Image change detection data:
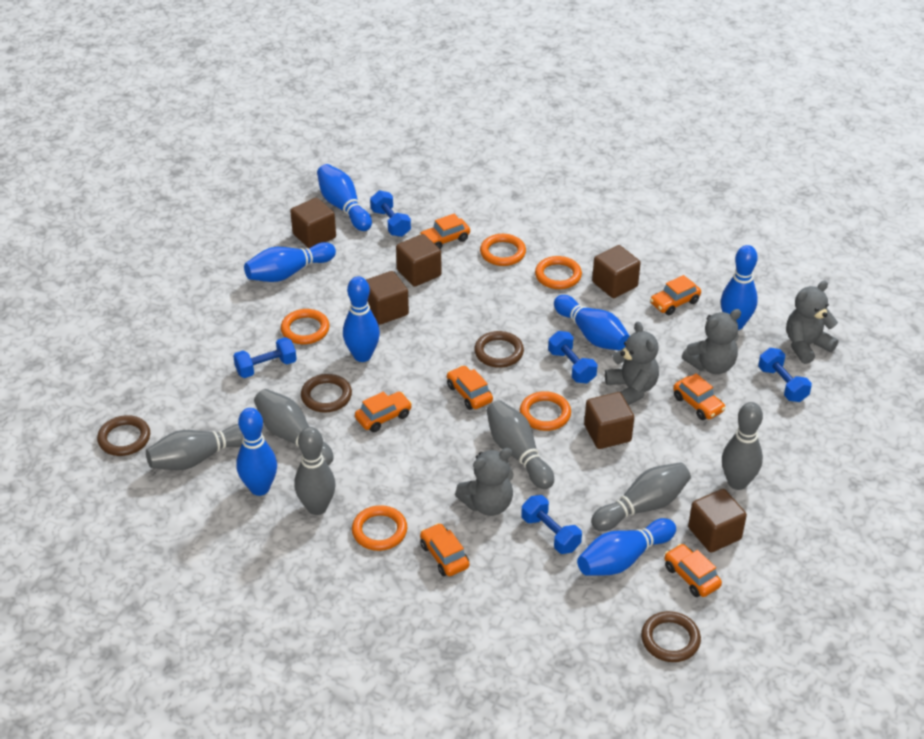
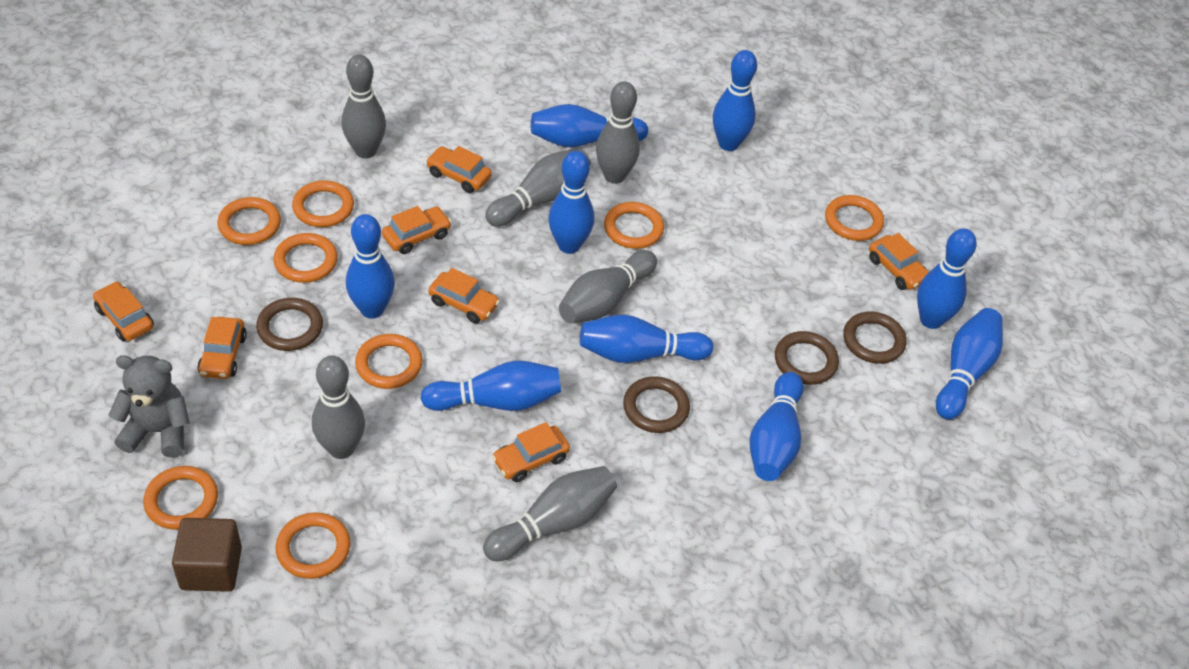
blue bowling pin: 7 -> 9
blue dumbbell: 5 -> 0
brown cube: 6 -> 1
grey teddy bear: 4 -> 1
orange ring: 5 -> 8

__ACTIVITY__.
Copy every line above exactly; images stay out.

__SOLUTION__.
blue bowling pin: 7 -> 9
blue dumbbell: 5 -> 0
brown cube: 6 -> 1
grey teddy bear: 4 -> 1
orange ring: 5 -> 8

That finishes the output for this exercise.